### DATA
------------------------------------

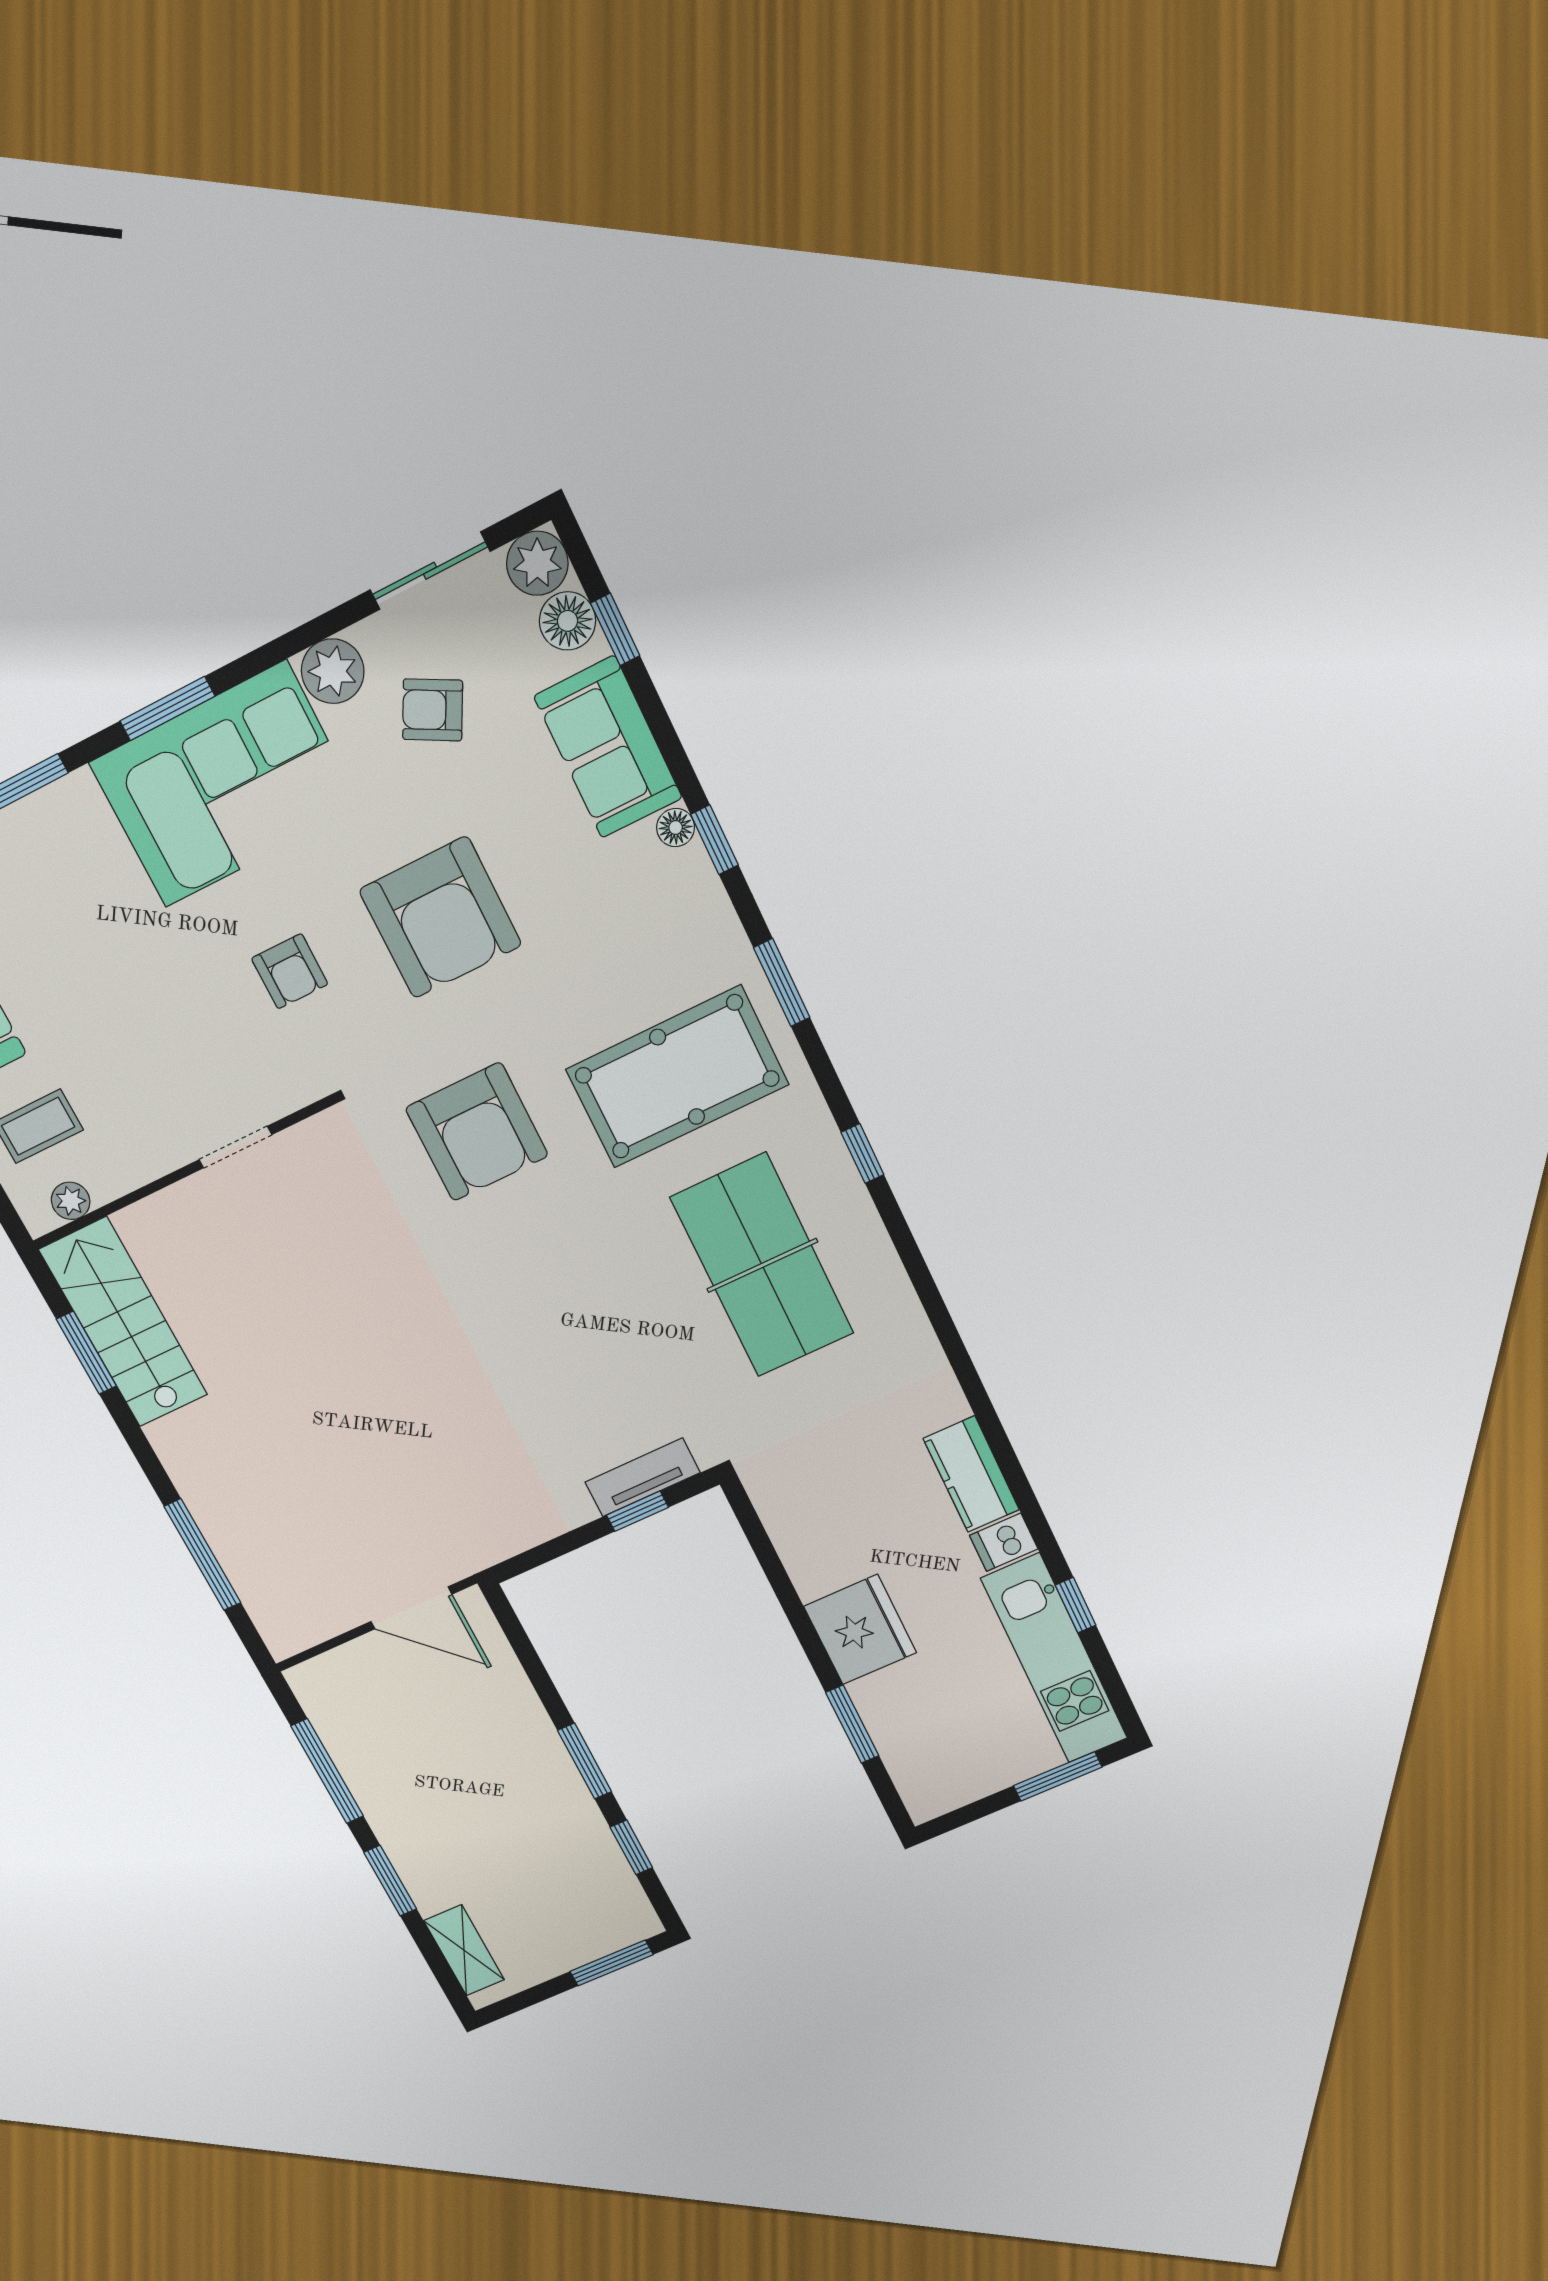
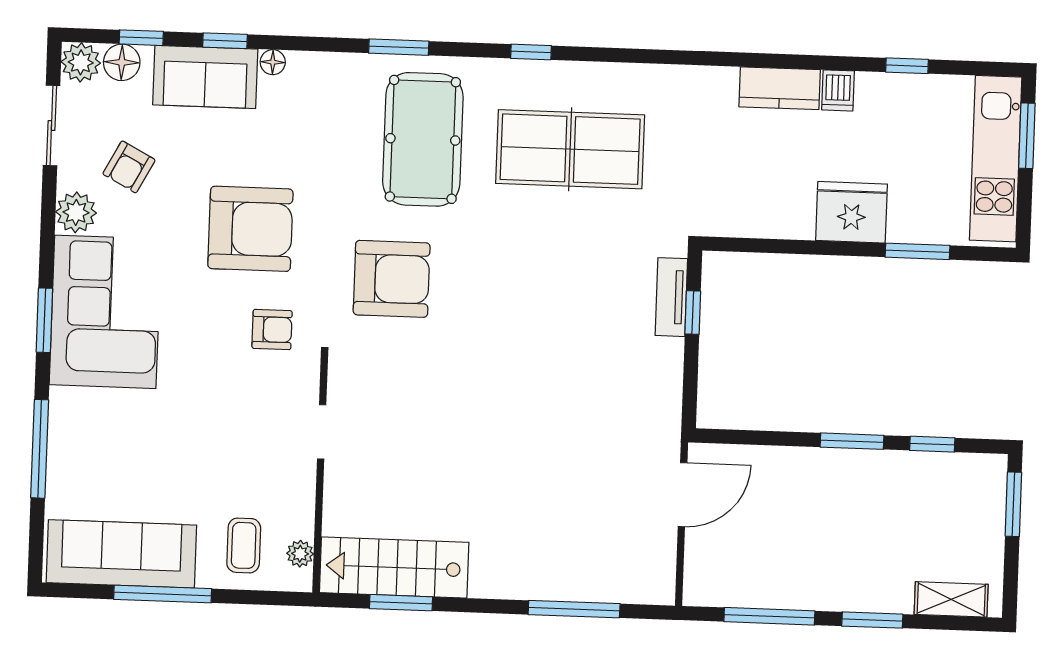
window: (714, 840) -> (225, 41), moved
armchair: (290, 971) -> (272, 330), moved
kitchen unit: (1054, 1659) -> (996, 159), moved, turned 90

------------------------------------

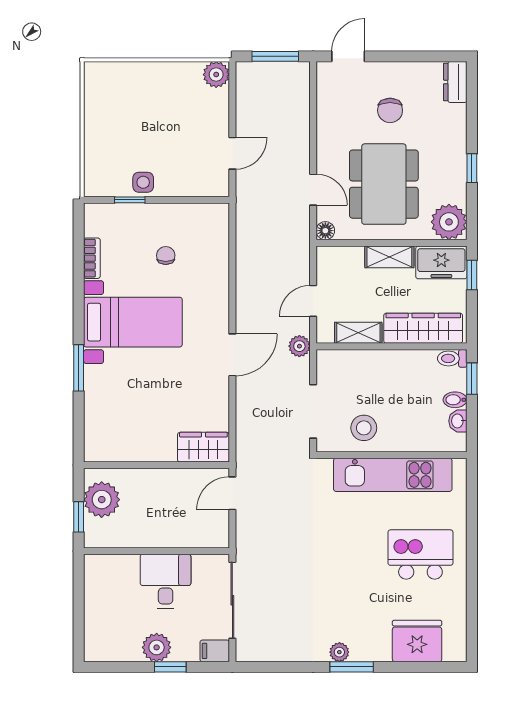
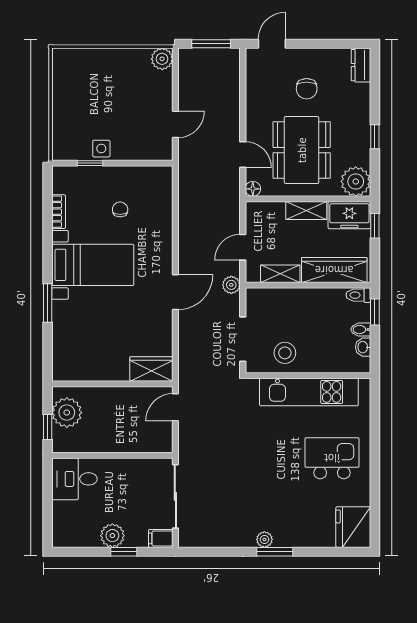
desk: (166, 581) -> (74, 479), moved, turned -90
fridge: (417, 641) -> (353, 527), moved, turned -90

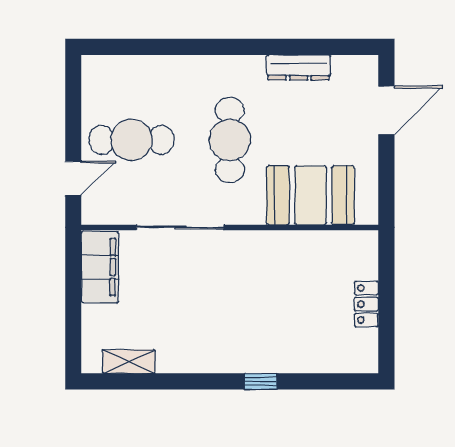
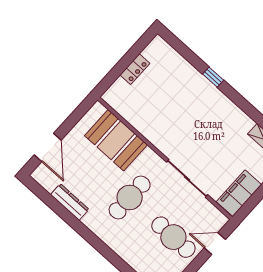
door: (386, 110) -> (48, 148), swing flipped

------------------------------------

### WHAT THE EXERCISE ASKS
Each line above from the one with "window: (714, 840) -> (225, 41), moved" up to and including the one with "kitchen unit: (1054, 1659)" must be set down exactly, and no line outside that span may appear.

### RESULT FOR THIS TASK
window: (714, 840) -> (225, 41), moved
armchair: (290, 971) -> (272, 330), moved
kitchen unit: (1054, 1659) -> (996, 159), moved, turned 90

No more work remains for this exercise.